## Instructions to follow
Can you reproduce the records word for word, everything from the line containing "Identify the location of the" down to the last of the records?

## Stored records
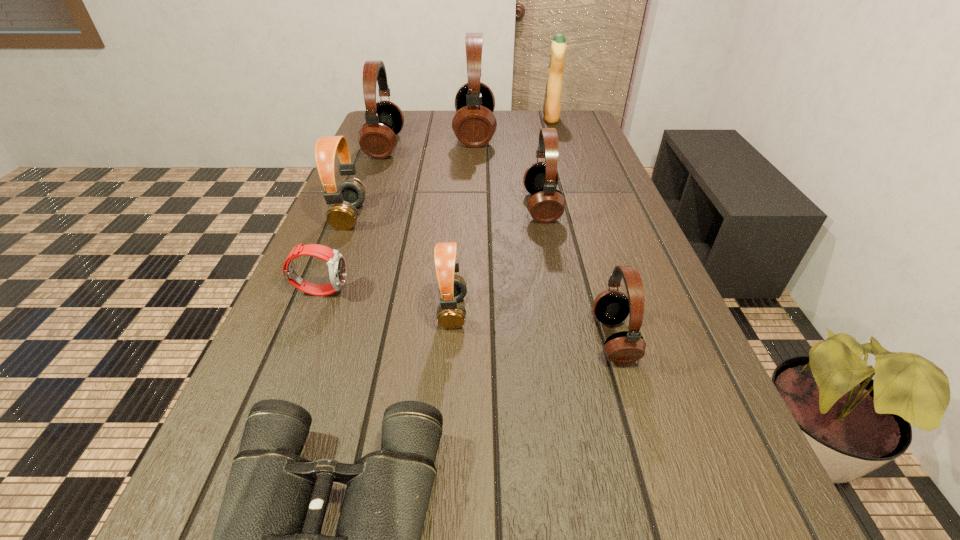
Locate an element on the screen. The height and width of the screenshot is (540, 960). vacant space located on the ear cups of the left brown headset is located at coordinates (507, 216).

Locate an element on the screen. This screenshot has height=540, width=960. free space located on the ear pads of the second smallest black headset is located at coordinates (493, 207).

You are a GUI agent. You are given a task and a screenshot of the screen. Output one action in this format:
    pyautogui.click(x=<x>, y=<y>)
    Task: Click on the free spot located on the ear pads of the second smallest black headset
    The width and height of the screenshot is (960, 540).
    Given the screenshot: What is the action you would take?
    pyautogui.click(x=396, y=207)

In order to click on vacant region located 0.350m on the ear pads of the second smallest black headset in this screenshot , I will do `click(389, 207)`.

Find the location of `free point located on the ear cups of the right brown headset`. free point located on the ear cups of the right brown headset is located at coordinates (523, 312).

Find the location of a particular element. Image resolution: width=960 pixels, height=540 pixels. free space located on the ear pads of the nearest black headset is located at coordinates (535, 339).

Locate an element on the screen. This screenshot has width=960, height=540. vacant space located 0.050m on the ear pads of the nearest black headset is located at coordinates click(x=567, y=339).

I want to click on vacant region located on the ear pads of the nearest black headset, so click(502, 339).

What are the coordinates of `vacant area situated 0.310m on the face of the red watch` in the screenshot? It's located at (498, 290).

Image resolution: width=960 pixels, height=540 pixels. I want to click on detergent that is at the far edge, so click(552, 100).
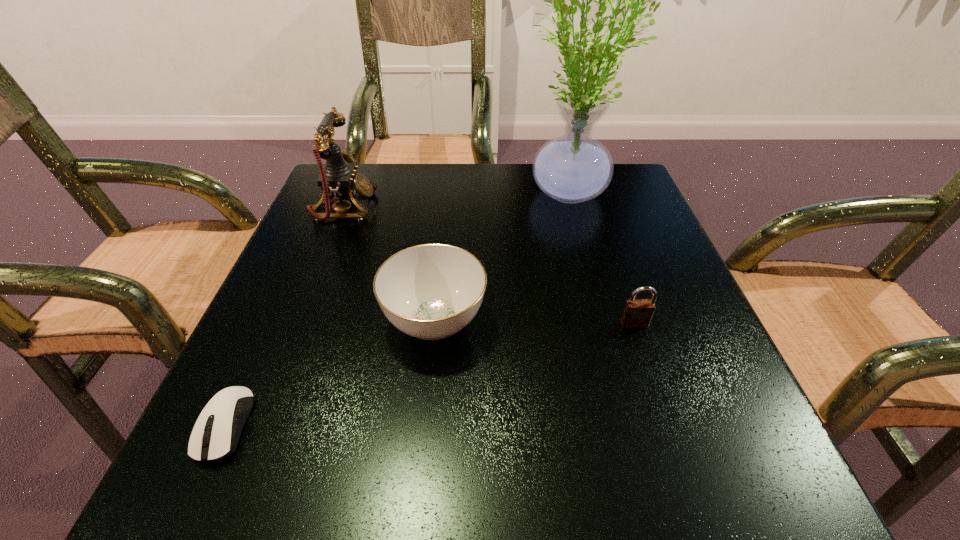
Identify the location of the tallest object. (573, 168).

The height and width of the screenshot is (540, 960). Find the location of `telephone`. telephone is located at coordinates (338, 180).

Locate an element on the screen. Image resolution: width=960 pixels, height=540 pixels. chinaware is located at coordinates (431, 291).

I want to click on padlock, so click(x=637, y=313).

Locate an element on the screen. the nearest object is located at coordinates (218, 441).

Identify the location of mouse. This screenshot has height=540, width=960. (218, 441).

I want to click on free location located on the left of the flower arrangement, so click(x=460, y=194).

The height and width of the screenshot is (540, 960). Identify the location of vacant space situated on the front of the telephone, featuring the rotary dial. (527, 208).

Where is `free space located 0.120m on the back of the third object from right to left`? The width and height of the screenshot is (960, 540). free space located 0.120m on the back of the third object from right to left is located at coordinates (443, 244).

## Completed exercise
Identify the location of the tallest object. (573, 168).

The height and width of the screenshot is (540, 960). Find the location of `telephone`. telephone is located at coordinates (338, 180).

Locate an element on the screen. Image resolution: width=960 pixels, height=540 pixels. chinaware is located at coordinates (431, 291).

I want to click on padlock, so click(x=637, y=313).

Locate an element on the screen. the nearest object is located at coordinates (218, 441).

Identify the location of mouse. This screenshot has height=540, width=960. (218, 441).

I want to click on free location located on the left of the flower arrangement, so click(x=460, y=194).

The height and width of the screenshot is (540, 960). Identify the location of vacant space situated on the front of the telephone, featuring the rotary dial. (527, 208).

Where is `free space located 0.120m on the back of the third object from right to left`? The width and height of the screenshot is (960, 540). free space located 0.120m on the back of the third object from right to left is located at coordinates (443, 244).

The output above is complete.